▶ _EXERCISE DESCRIPTION_
In the entries below, filter for the word "minus" and copy every matching line.

▶ _DATASET RECORDS_
%%
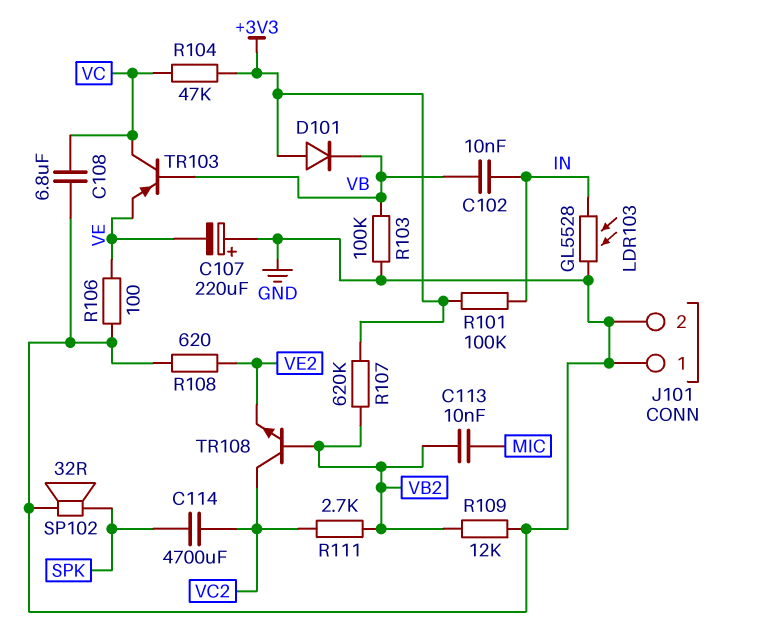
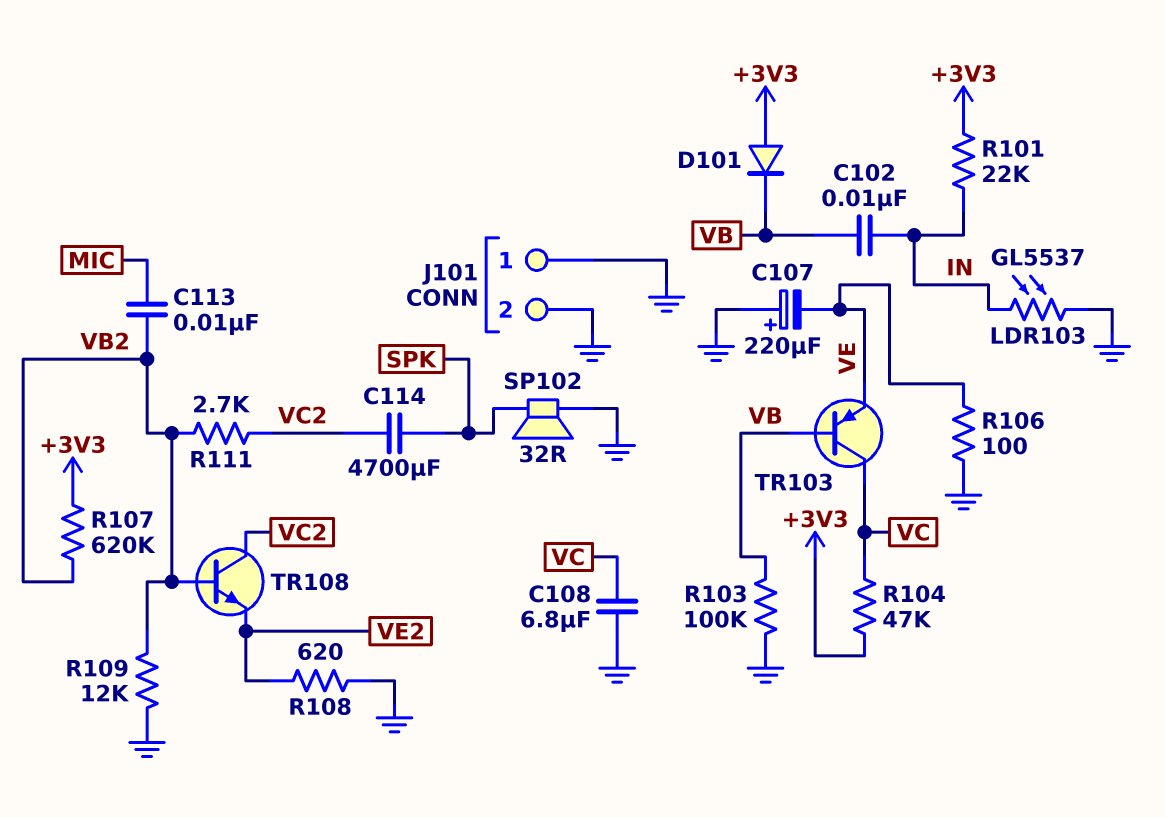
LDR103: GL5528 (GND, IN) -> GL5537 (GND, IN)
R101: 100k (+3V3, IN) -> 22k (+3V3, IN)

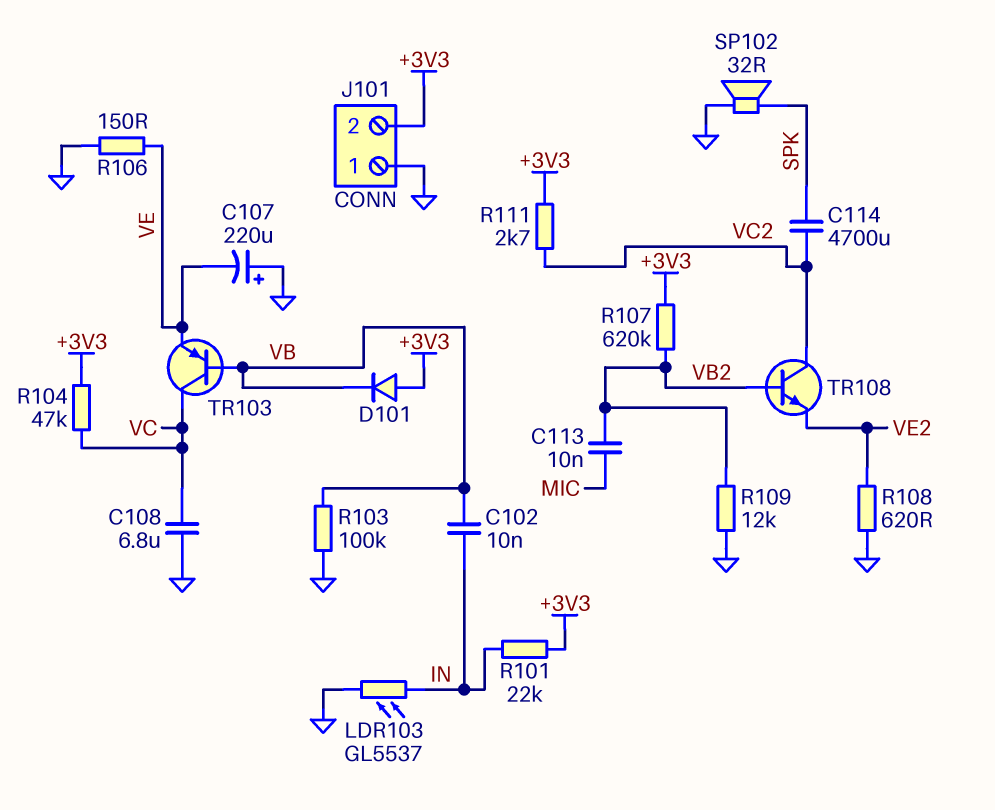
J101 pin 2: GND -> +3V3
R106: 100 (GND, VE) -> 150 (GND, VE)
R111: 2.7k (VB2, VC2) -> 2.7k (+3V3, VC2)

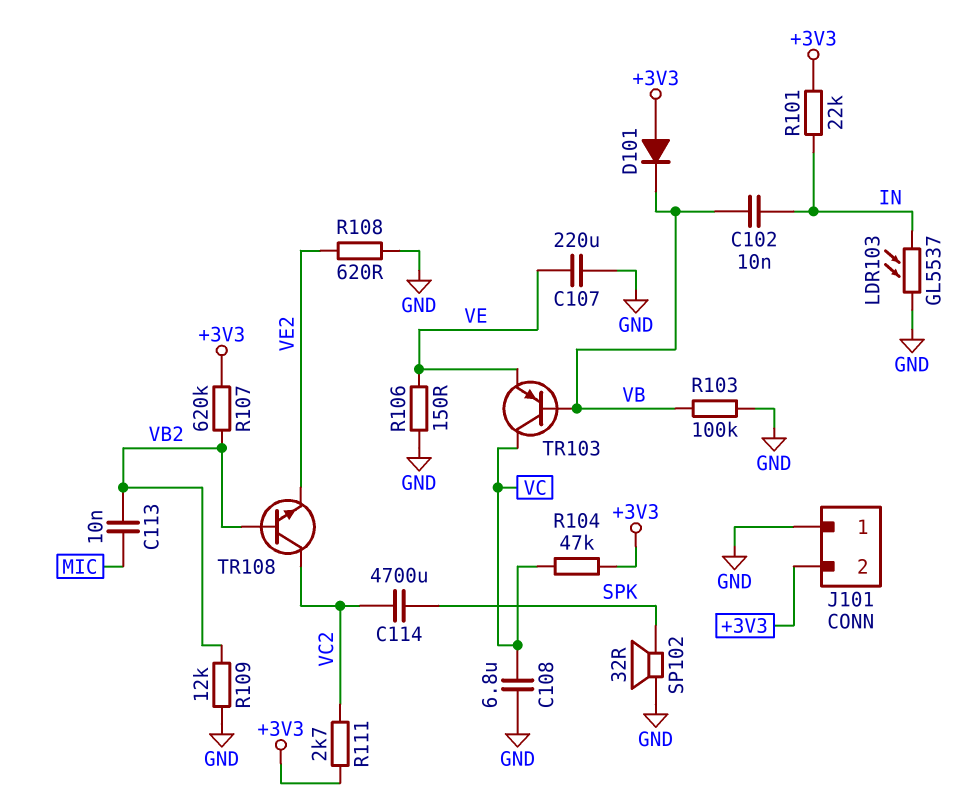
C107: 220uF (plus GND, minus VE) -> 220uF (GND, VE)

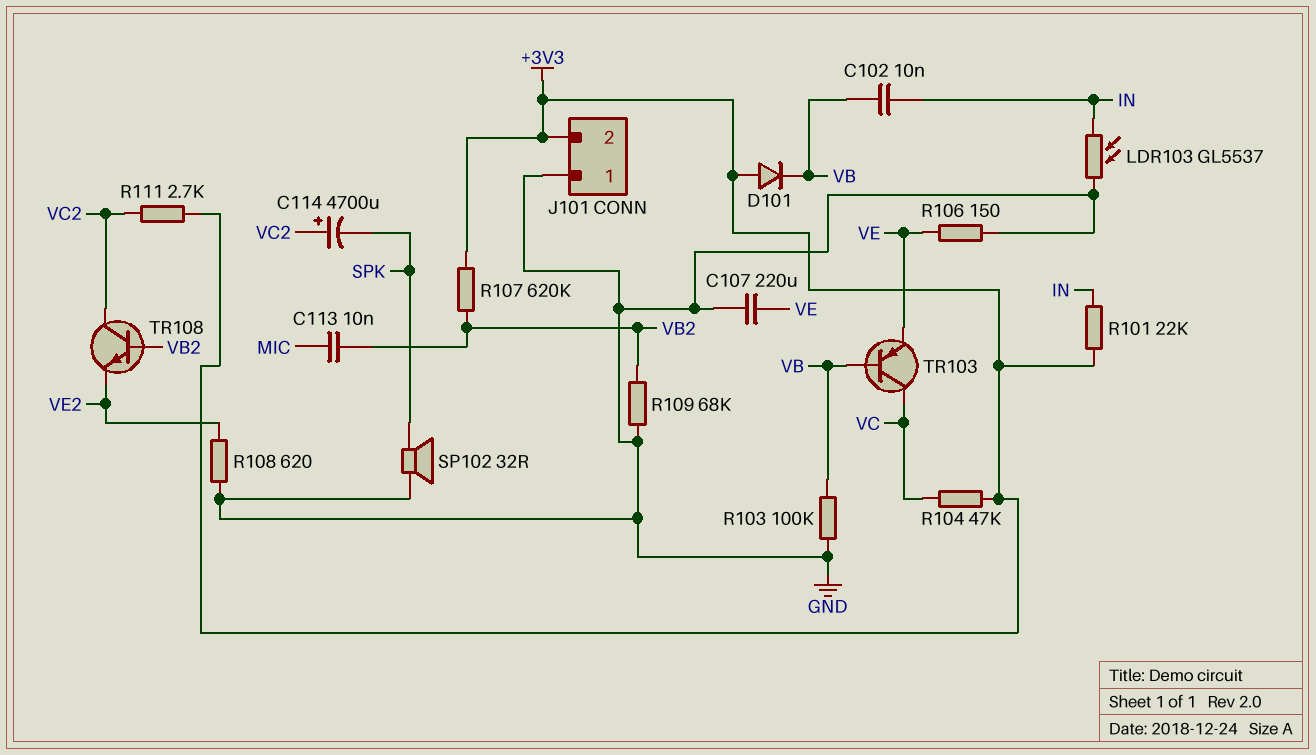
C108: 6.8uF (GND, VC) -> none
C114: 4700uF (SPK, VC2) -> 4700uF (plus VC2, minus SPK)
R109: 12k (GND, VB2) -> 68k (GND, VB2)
%%
%%
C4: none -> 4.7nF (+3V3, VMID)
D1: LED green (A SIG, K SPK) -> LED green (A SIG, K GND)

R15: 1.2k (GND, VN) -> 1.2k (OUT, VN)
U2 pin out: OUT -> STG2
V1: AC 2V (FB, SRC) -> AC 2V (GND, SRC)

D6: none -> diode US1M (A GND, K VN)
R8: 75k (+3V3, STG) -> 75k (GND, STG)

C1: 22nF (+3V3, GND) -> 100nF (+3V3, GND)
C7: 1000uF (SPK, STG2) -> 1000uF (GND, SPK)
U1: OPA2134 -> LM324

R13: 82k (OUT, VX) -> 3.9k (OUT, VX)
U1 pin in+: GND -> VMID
%%
%%
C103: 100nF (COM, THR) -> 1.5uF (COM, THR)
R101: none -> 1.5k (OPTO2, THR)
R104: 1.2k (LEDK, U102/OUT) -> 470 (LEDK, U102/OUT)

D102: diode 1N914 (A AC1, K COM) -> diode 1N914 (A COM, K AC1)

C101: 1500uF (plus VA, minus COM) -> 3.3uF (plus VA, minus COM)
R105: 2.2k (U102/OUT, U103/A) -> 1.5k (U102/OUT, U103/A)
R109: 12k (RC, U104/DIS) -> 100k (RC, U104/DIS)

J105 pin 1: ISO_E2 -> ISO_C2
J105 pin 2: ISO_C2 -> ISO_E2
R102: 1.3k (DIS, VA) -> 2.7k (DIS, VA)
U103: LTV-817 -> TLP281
%%
▶ _WRITTEN SOLUTION_
C107: 220uF (plus GND, minus VE) -> 220uF (GND, VE)
C114: 4700uF (SPK, VC2) -> 4700uF (plus VC2, minus SPK)
C101: 1500uF (plus VA, minus COM) -> 3.3uF (plus VA, minus COM)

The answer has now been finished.